Job
What is needed is an exact copy of the data below, pictures excluded.

Record set
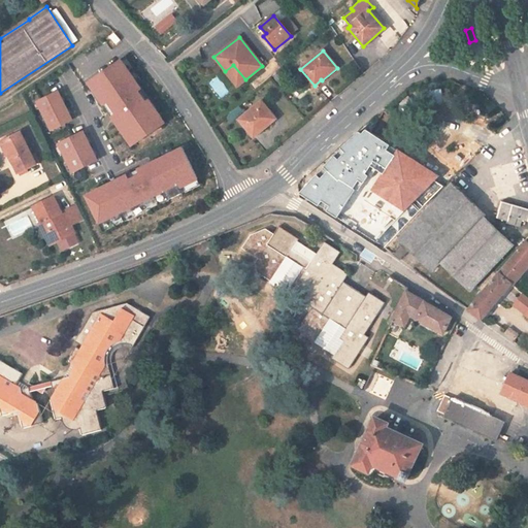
[(225,71),(237,87),(245,79),(233,65),(225,71)]
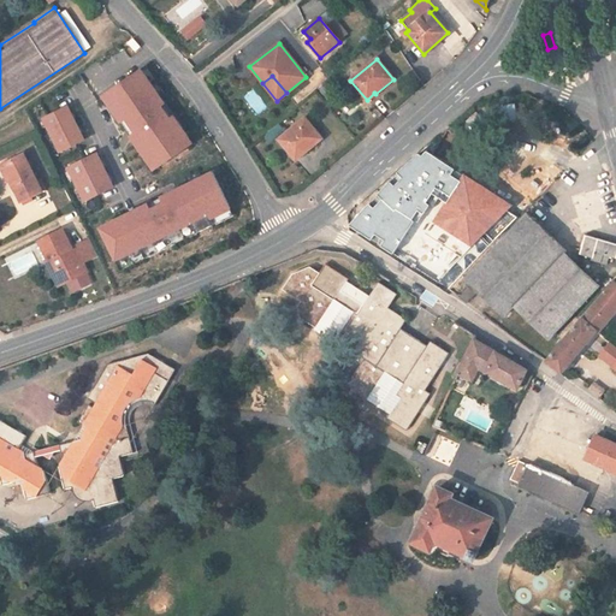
[(195,191),(120,82),(69,118),(137,219),(142,217),(171,196),(173,201),(175,202),(176,202),(177,202),(178,202),(181,202),(181,201),(195,191)]
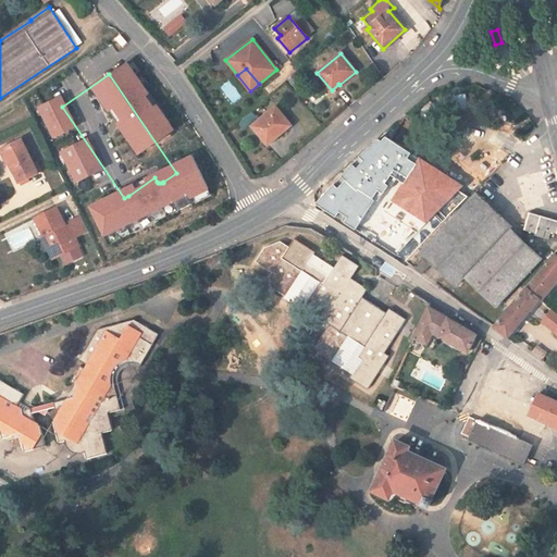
[(276,108),(252,127),(267,145),(274,138),(275,139),(292,126),(276,108)]
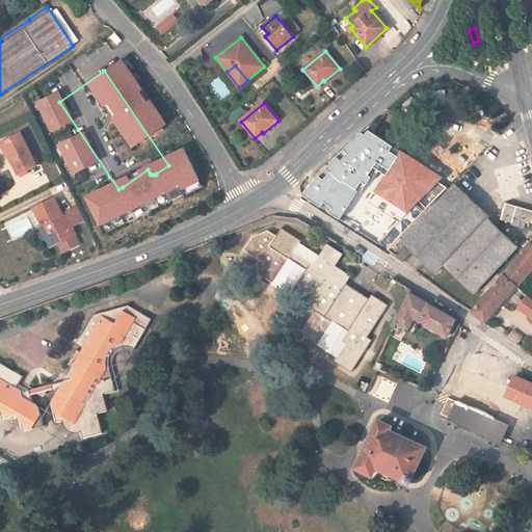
[(245,113),(240,107),(231,115),(236,122),(245,113)]
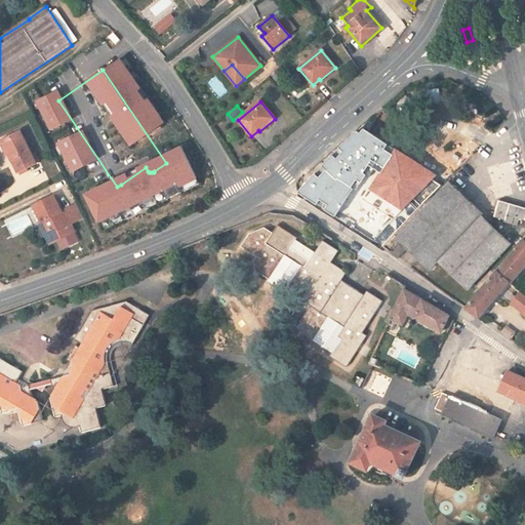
[(37,164),(21,131),(3,140),(8,150),(7,150),(18,173),(37,164)]
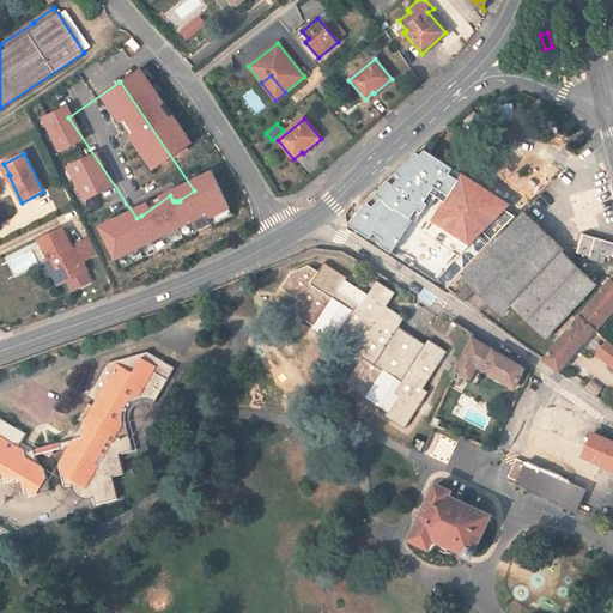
[(412,157),(402,165),(434,188),(441,178),(412,157)]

Output below
[(225,71),(237,87),(245,79),(233,65),(225,71)]
[(195,191),(120,82),(69,118),(137,219),(142,217),(171,196),(173,201),(175,202),(176,202),(177,202),(178,202),(181,202),(181,201),(195,191)]
[(276,108),(252,127),(267,145),(274,138),(275,139),(292,126),(276,108)]
[(245,113),(240,107),(231,115),(236,122),(245,113)]
[(37,164),(21,131),(3,140),(8,150),(7,150),(18,173),(37,164)]
[(412,157),(402,165),(434,188),(441,178),(412,157)]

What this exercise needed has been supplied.